■ Study material:
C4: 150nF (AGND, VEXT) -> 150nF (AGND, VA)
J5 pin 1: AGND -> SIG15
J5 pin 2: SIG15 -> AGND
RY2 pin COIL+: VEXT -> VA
==
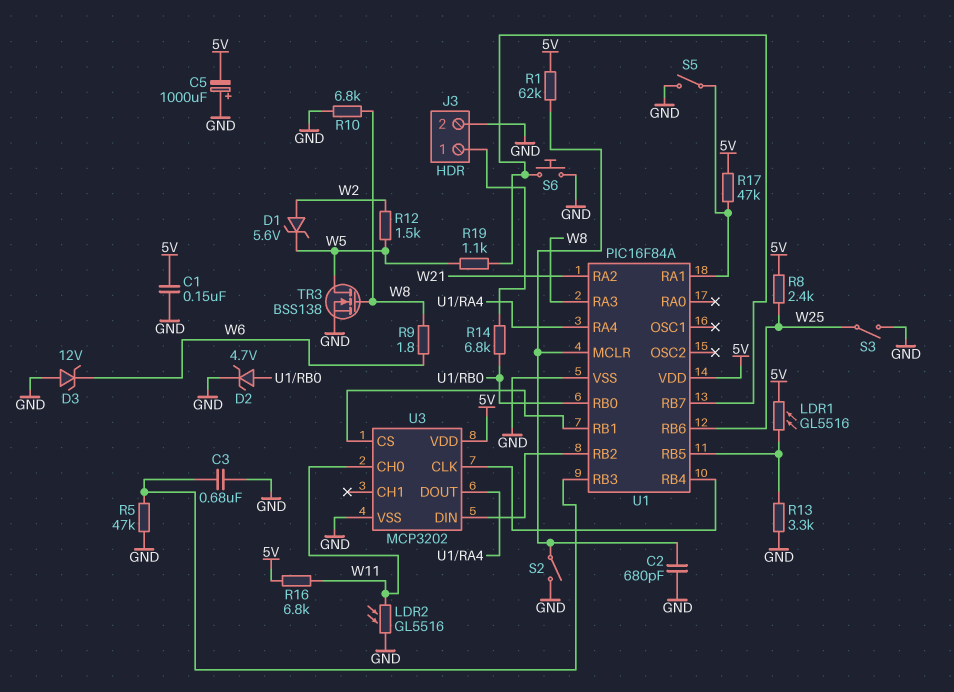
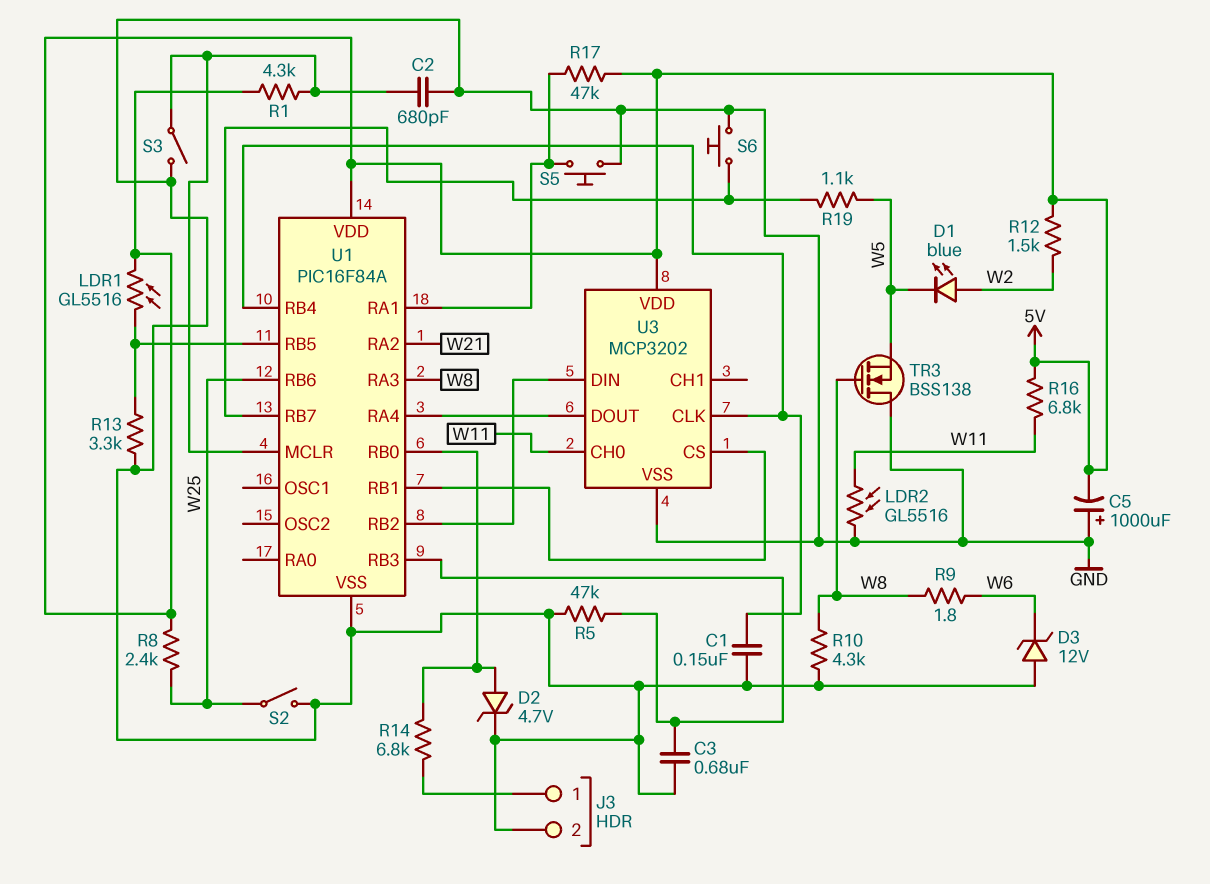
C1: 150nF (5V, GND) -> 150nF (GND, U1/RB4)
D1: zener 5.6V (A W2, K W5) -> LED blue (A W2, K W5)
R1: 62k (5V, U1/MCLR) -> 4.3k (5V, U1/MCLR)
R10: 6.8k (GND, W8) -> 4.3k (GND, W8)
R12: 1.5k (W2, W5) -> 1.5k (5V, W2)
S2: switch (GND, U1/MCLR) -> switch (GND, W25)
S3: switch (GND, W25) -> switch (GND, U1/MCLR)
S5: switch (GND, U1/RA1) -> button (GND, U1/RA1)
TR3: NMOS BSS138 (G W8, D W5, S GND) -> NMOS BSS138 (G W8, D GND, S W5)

■ What to produce: Search the entries for "switch" and copy each matching line.

■ Result below:
S2: switch (GND, U1/MCLR) -> switch (GND, W25)
S3: switch (GND, W25) -> switch (GND, U1/MCLR)
S5: switch (GND, U1/RA1) -> button (GND, U1/RA1)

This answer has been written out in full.